* [Exercise brief]: Only the lines below from the one containing "none -> lime plate F11:G11 level 1" to the one containing "lime round brick" should be repeated, both included and unchanged.

* [Extracted material]:

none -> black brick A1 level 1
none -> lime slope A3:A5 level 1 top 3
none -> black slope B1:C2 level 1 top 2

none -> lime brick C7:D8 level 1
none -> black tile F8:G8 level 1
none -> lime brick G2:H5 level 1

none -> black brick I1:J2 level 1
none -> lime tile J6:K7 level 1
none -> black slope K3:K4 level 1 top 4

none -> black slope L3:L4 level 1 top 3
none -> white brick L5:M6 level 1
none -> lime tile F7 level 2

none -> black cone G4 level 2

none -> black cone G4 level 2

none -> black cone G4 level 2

--

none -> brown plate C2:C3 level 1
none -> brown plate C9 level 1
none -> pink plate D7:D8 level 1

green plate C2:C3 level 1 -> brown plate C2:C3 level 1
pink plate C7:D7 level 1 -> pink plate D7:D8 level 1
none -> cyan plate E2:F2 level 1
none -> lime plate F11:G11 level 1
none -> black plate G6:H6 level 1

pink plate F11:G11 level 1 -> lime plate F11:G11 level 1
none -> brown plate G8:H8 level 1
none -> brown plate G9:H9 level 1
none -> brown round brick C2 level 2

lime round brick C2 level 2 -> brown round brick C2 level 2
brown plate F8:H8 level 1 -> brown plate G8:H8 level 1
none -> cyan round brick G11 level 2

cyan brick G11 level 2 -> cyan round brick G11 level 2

* [Exercise answer]:
none -> lime plate F11:G11 level 1
none -> black plate G6:H6 level 1

pink plate F11:G11 level 1 -> lime plate F11:G11 level 1
none -> brown plate G8:H8 level 1
none -> brown plate G9:H9 level 1
none -> brown round brick C2 level 2

lime round brick C2 level 2 -> brown round brick C2 level 2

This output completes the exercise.